● DATA PROVIDED
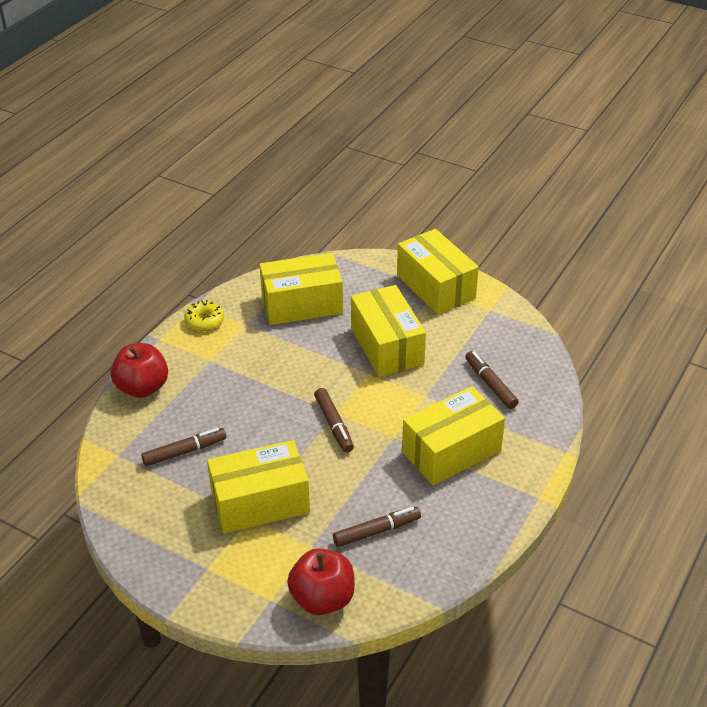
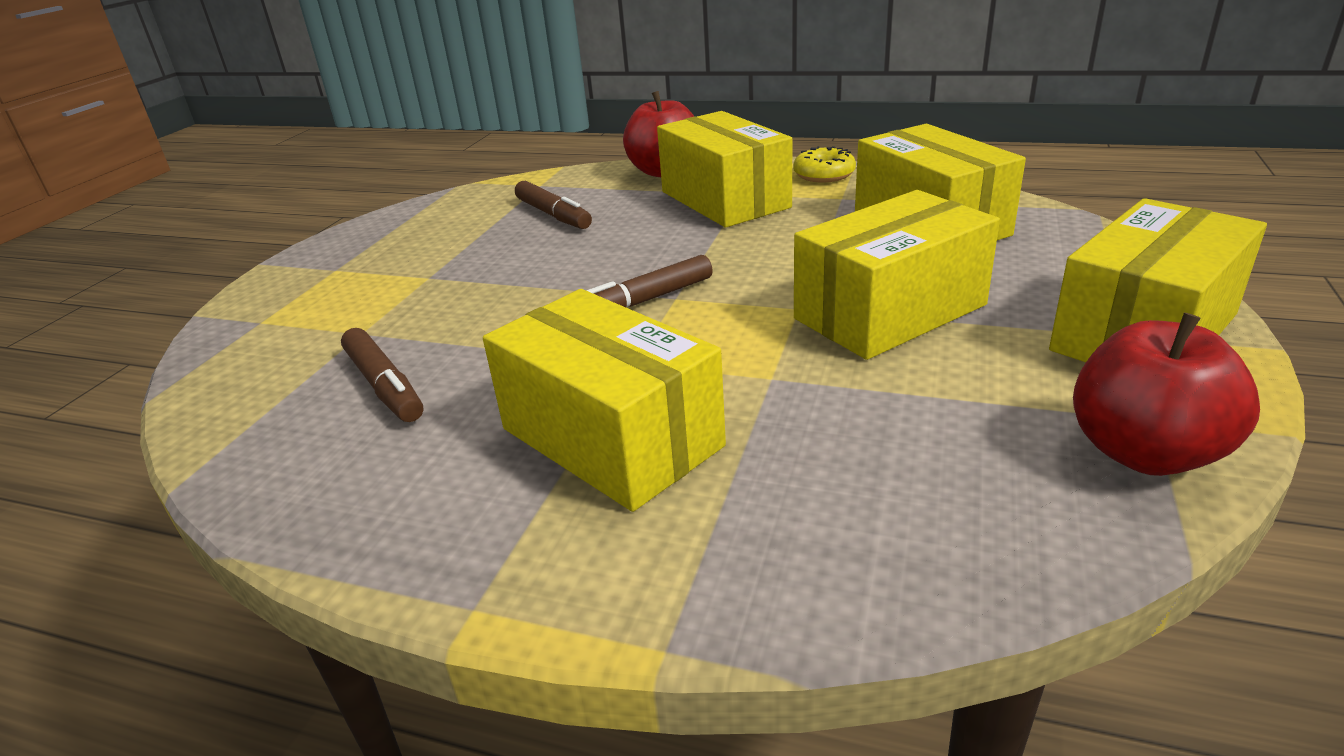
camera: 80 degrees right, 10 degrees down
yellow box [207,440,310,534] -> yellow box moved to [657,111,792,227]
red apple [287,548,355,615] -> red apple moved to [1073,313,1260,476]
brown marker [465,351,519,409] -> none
---
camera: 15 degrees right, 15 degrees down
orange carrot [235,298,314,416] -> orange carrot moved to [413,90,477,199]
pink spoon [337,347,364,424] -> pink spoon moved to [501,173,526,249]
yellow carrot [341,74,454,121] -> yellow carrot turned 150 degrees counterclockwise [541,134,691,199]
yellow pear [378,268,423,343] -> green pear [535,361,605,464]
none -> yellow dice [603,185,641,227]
--
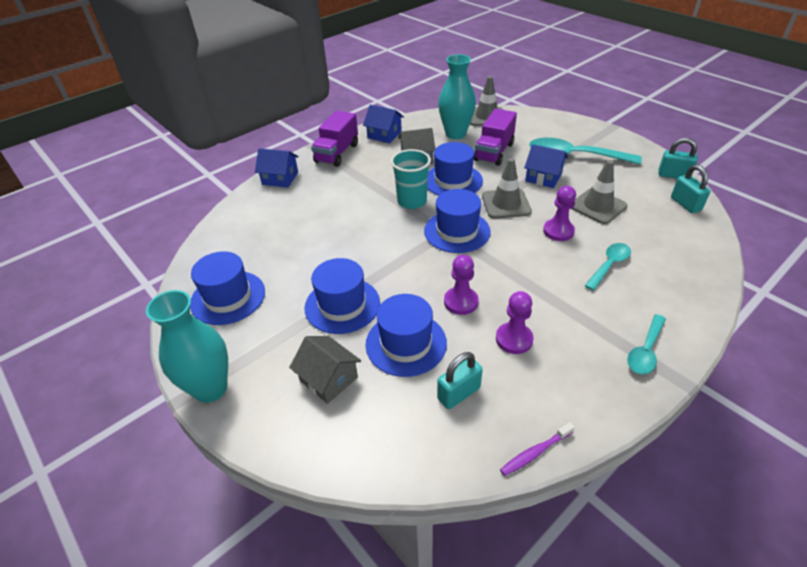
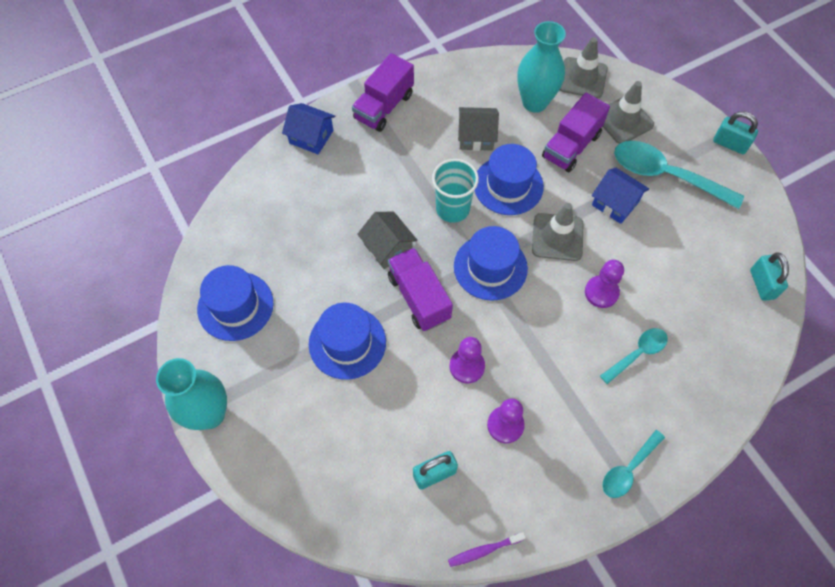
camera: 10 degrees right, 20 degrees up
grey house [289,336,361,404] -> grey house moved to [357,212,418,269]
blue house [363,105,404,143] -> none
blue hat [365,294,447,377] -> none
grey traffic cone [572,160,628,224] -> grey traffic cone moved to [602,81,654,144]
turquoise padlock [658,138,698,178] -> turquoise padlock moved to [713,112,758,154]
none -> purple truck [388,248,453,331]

● WHAT TO PRODUCE
Set down, from the entries above, exactly the lines from the one with "camera: 80 degrees right, 10 degrees down" up to and including the one with "brown marker [465,351,519,409] -> none", and no other lines.

● RESULT FOR THIS TASK
camera: 80 degrees right, 10 degrees down
yellow box [207,440,310,534] -> yellow box moved to [657,111,792,227]
red apple [287,548,355,615] -> red apple moved to [1073,313,1260,476]
brown marker [465,351,519,409] -> none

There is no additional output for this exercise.